● Material shown
__________

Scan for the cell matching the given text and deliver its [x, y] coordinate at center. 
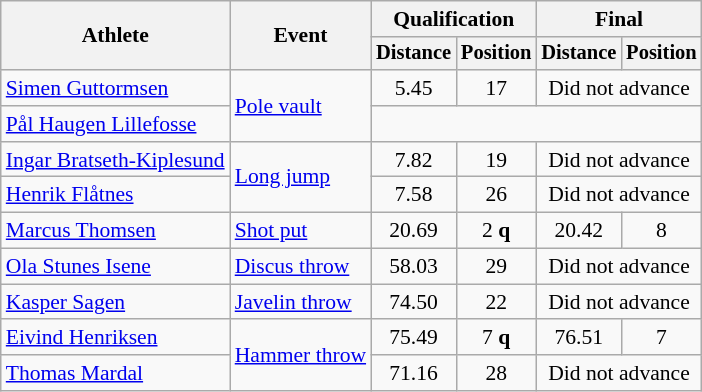
Event [300, 36]
Hammer throw [300, 356]
Pål Haugen Lillefosse [116, 124]
7.82 [414, 160]
75.49 [414, 338]
Ingar Bratseth-Kiplesund [116, 160]
22 [496, 302]
29 [496, 267]
17 [496, 88]
Simen Guttormsen [116, 88]
7 [661, 338]
Thomas Mardal [116, 373]
Pole vault [300, 106]
7.58 [414, 195]
Qualification [454, 19]
28 [496, 373]
8 [661, 231]
71.16 [414, 373]
Final [618, 19]
5.45 [414, 88]
Athlete [116, 36]
74.50 [414, 302]
2 q [496, 231]
20.69 [414, 231]
58.03 [414, 267]
Eivind Henriksen [116, 338]
76.51 [578, 338]
26 [496, 195]
Javelin throw [300, 302]
7 q [496, 338]
20.42 [578, 231]
Ola Stunes Isene [116, 267]
Discus throw [300, 267]
Long jump [300, 178]
Shot put [300, 231]
Marcus Thomsen [116, 231]
19 [496, 160]
Henrik Flåtnes [116, 195]
Kasper Sagen [116, 302]
For the text-containing cell, return its midpoint in [x, y] coordinate format. 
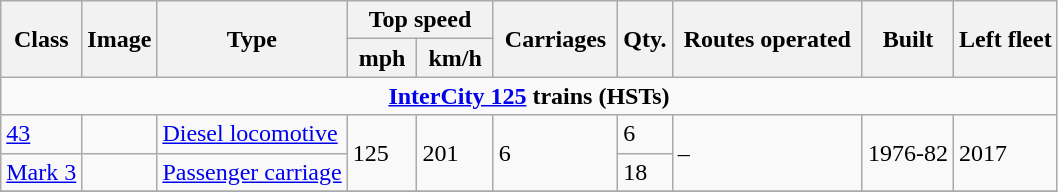
Image [120, 39]
201 [455, 153]
Built [908, 39]
2017 [1006, 153]
125 [382, 153]
Qty. [645, 39]
1976-82 [908, 153]
– [767, 153]
Diesel locomotive [252, 134]
Left fleet [1006, 39]
mph [382, 58]
Passenger carriage [252, 172]
InterCity 125 trains (HSTs) [529, 96]
43 [42, 134]
18 [645, 172]
Routes operated [767, 39]
Carriages [555, 39]
km/h [455, 58]
Class [42, 39]
Mark 3 [42, 172]
Top speed [420, 20]
Type [252, 39]
Identify which cell holds the provided text, then report its [x, y] central coordinate. 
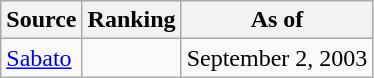
Sabato [42, 58]
Source [42, 20]
September 2, 2003 [277, 58]
Ranking [132, 20]
As of [277, 20]
Capture the cell that displays the provided text and extract its (X, Y) central coordinate. 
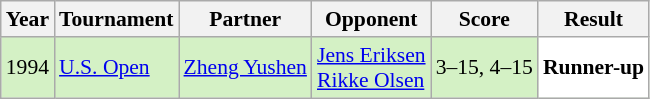
Tournament (116, 19)
Year (28, 19)
Zheng Yushen (246, 68)
Runner-up (594, 68)
3–15, 4–15 (484, 68)
Partner (246, 19)
Result (594, 19)
Opponent (372, 19)
1994 (28, 68)
Score (484, 19)
Jens Eriksen Rikke Olsen (372, 68)
U.S. Open (116, 68)
Find where the given text appears and provide that cell's center as [X, Y] coordinate. 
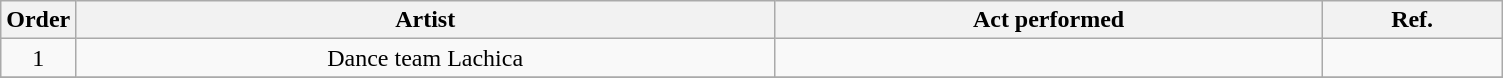
Ref. [1412, 20]
Act performed [1048, 20]
Dance team Lachica [426, 58]
Order [38, 20]
1 [38, 58]
Artist [426, 20]
Detect which cell encompasses the target text, then output its (X, Y) center coordinate. 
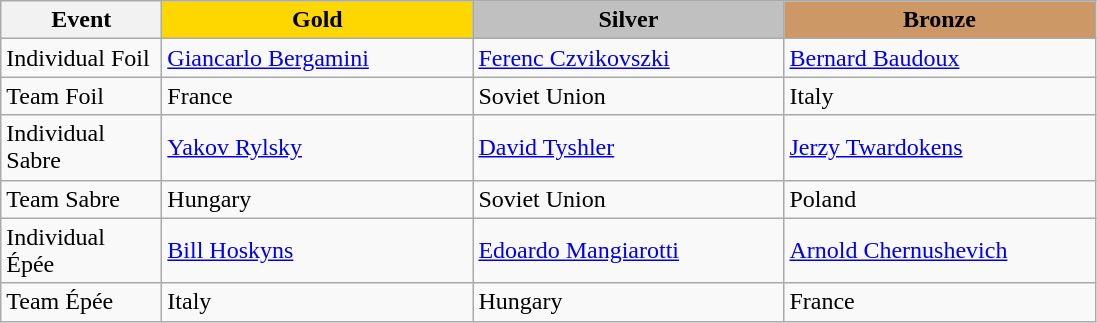
Ferenc Czvikovszki (628, 58)
Team Foil (82, 96)
Individual Épée (82, 250)
Bill Hoskyns (318, 250)
Bernard Baudoux (940, 58)
Giancarlo Bergamini (318, 58)
Bronze (940, 20)
Team Épée (82, 302)
Event (82, 20)
Edoardo Mangiarotti (628, 250)
Arnold Chernushevich (940, 250)
Silver (628, 20)
Jerzy Twardokens (940, 148)
Gold (318, 20)
Team Sabre (82, 199)
Poland (940, 199)
Individual Sabre (82, 148)
David Tyshler (628, 148)
Yakov Rylsky (318, 148)
Individual Foil (82, 58)
For the text-containing cell, return its midpoint in (X, Y) coordinate format. 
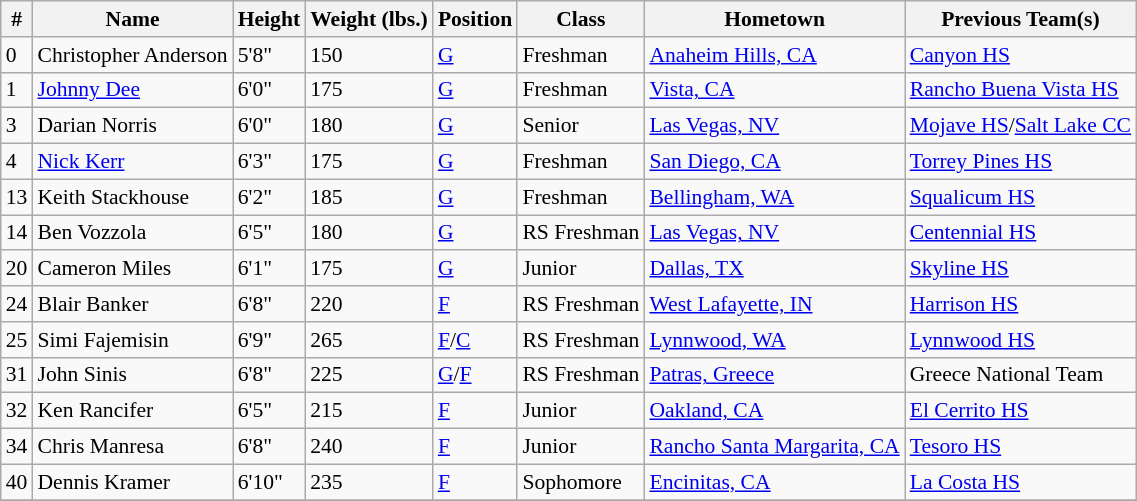
Oakland, CA (774, 411)
220 (369, 304)
Cameron Miles (132, 269)
1 (17, 90)
John Sinis (132, 375)
6'3" (269, 162)
Nick Kerr (132, 162)
Encinitas, CA (774, 482)
Skyline HS (1020, 269)
Lynnwood, WA (774, 340)
20 (17, 269)
25 (17, 340)
Bellingham, WA (774, 197)
Rancho Santa Margarita, CA (774, 447)
240 (369, 447)
Canyon HS (1020, 55)
Centennial HS (1020, 233)
Johnny Dee (132, 90)
Hometown (774, 19)
4 (17, 162)
185 (369, 197)
Chris Manresa (132, 447)
West Lafayette, IN (774, 304)
Dallas, TX (774, 269)
G/F (475, 375)
32 (17, 411)
5'8" (269, 55)
6'1" (269, 269)
Keith Stackhouse (132, 197)
El Cerrito HS (1020, 411)
13 (17, 197)
Tesoro HS (1020, 447)
Patras, Greece (774, 375)
Previous Team(s) (1020, 19)
F/C (475, 340)
Torrey Pines HS (1020, 162)
La Costa HS (1020, 482)
225 (369, 375)
6'10" (269, 482)
31 (17, 375)
40 (17, 482)
Ben Vozzola (132, 233)
Name (132, 19)
150 (369, 55)
San Diego, CA (774, 162)
Senior (580, 126)
Darian Norris (132, 126)
34 (17, 447)
Mojave HS/Salt Lake CC (1020, 126)
Anaheim Hills, CA (774, 55)
Christopher Anderson (132, 55)
# (17, 19)
Ken Rancifer (132, 411)
265 (369, 340)
235 (369, 482)
3 (17, 126)
Weight (lbs.) (369, 19)
Simi Fajemisin (132, 340)
0 (17, 55)
6'2" (269, 197)
Height (269, 19)
Vista, CA (774, 90)
14 (17, 233)
Squalicum HS (1020, 197)
24 (17, 304)
Dennis Kramer (132, 482)
Position (475, 19)
6'9" (269, 340)
215 (369, 411)
Rancho Buena Vista HS (1020, 90)
Sophomore (580, 482)
Class (580, 19)
Harrison HS (1020, 304)
Blair Banker (132, 304)
Lynnwood HS (1020, 340)
Greece National Team (1020, 375)
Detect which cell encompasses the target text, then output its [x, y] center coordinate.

__________

● Requirements
Can you reproduce the entire listing above line for line, with the picture placeholders left out?

● Solution to this task
Scan for the cell matching the given text and deliver its [x, y] coordinate at center. 
Event [300, 36]
Hammer throw [300, 356]
Pål Haugen Lillefosse [116, 124]
7.82 [414, 160]
75.49 [414, 338]
Ingar Bratseth-Kiplesund [116, 160]
22 [496, 302]
29 [496, 267]
17 [496, 88]
Simen Guttormsen [116, 88]
7 [661, 338]
Thomas Mardal [116, 373]
Pole vault [300, 106]
7.58 [414, 195]
Qualification [454, 19]
28 [496, 373]
8 [661, 231]
71.16 [414, 373]
Final [618, 19]
5.45 [414, 88]
Athlete [116, 36]
74.50 [414, 302]
2 q [496, 231]
20.69 [414, 231]
58.03 [414, 267]
Eivind Henriksen [116, 338]
76.51 [578, 338]
26 [496, 195]
Javelin throw [300, 302]
7 q [496, 338]
20.42 [578, 231]
Ola Stunes Isene [116, 267]
Discus throw [300, 267]
Long jump [300, 178]
Shot put [300, 231]
Marcus Thomsen [116, 231]
19 [496, 160]
Henrik Flåtnes [116, 195]
Kasper Sagen [116, 302]
For the text-containing cell, return its midpoint in [x, y] coordinate format. 
Image [120, 39]
201 [455, 153]
Built [908, 39]
2017 [1006, 153]
125 [382, 153]
Qty. [645, 39]
1976-82 [908, 153]
– [767, 153]
Diesel locomotive [252, 134]
Left fleet [1006, 39]
mph [382, 58]
Passenger carriage [252, 172]
InterCity 125 trains (HSTs) [529, 96]
43 [42, 134]
18 [645, 172]
Routes operated [767, 39]
Carriages [555, 39]
km/h [455, 58]
Class [42, 39]
Mark 3 [42, 172]
Top speed [420, 20]
Type [252, 39]
Identify which cell holds the provided text, then report its [x, y] central coordinate. 
Sabato [42, 58]
Source [42, 20]
September 2, 2003 [277, 58]
Ranking [132, 20]
As of [277, 20]
Capture the cell that displays the provided text and extract its (X, Y) central coordinate. 
Tournament (116, 19)
Year (28, 19)
Zheng Yushen (246, 68)
Runner-up (594, 68)
3–15, 4–15 (484, 68)
Partner (246, 19)
Result (594, 19)
Opponent (372, 19)
1994 (28, 68)
Score (484, 19)
Jens Eriksen Rikke Olsen (372, 68)
U.S. Open (116, 68)
Find where the given text appears and provide that cell's center as [X, Y] coordinate. 
Ref. [1412, 20]
Act performed [1048, 20]
Dance team Lachica [426, 58]
Order [38, 20]
1 [38, 58]
Artist [426, 20]
Detect which cell encompasses the target text, then output its (X, Y) center coordinate. 
Ferenc Czvikovszki (628, 58)
Team Foil (82, 96)
Individual Épée (82, 250)
Bill Hoskyns (318, 250)
Bernard Baudoux (940, 58)
Giancarlo Bergamini (318, 58)
Bronze (940, 20)
Team Épée (82, 302)
Event (82, 20)
Edoardo Mangiarotti (628, 250)
Arnold Chernushevich (940, 250)
Silver (628, 20)
Jerzy Twardokens (940, 148)
Gold (318, 20)
Team Sabre (82, 199)
Poland (940, 199)
Individual Sabre (82, 148)
David Tyshler (628, 148)
Yakov Rylsky (318, 148)
Individual Foil (82, 58)
For the text-containing cell, return its midpoint in (X, Y) coordinate format. 
Oakland, CA (774, 411)
220 (369, 304)
Cameron Miles (132, 269)
1 (17, 90)
John Sinis (132, 375)
6'3" (269, 162)
Nick Kerr (132, 162)
Encinitas, CA (774, 482)
Skyline HS (1020, 269)
Lynnwood, WA (774, 340)
20 (17, 269)
25 (17, 340)
Bellingham, WA (774, 197)
Rancho Santa Margarita, CA (774, 447)
240 (369, 447)
Canyon HS (1020, 55)
Centennial HS (1020, 233)
Johnny Dee (132, 90)
Hometown (774, 19)
4 (17, 162)
185 (369, 197)
Chris Manresa (132, 447)
West Lafayette, IN (774, 304)
Dallas, TX (774, 269)
G/F (475, 375)
32 (17, 411)
5'8" (269, 55)
6'1" (269, 269)
Keith Stackhouse (132, 197)
El Cerrito HS (1020, 411)
13 (17, 197)
Tesoro HS (1020, 447)
Patras, Greece (774, 375)
Previous Team(s) (1020, 19)
F/C (475, 340)
Torrey Pines HS (1020, 162)
La Costa HS (1020, 482)
225 (369, 375)
6'10" (269, 482)
31 (17, 375)
40 (17, 482)
Ben Vozzola (132, 233)
Name (132, 19)
150 (369, 55)
San Diego, CA (774, 162)
Senior (580, 126)
Darian Norris (132, 126)
34 (17, 447)
Mojave HS/Salt Lake CC (1020, 126)
Anaheim Hills, CA (774, 55)
Christopher Anderson (132, 55)
# (17, 19)
Ken Rancifer (132, 411)
265 (369, 340)
235 (369, 482)
3 (17, 126)
Weight (lbs.) (369, 19)
Simi Fajemisin (132, 340)
0 (17, 55)
6'2" (269, 197)
Height (269, 19)
Vista, CA (774, 90)
14 (17, 233)
Squalicum HS (1020, 197)
24 (17, 304)
Dennis Kramer (132, 482)
Position (475, 19)
6'9" (269, 340)
215 (369, 411)
Rancho Buena Vista HS (1020, 90)
Sophomore (580, 482)
Class (580, 19)
Harrison HS (1020, 304)
Blair Banker (132, 304)
Lynnwood HS (1020, 340)
Greece National Team (1020, 375)
Detect which cell encompasses the target text, then output its [x, y] center coordinate.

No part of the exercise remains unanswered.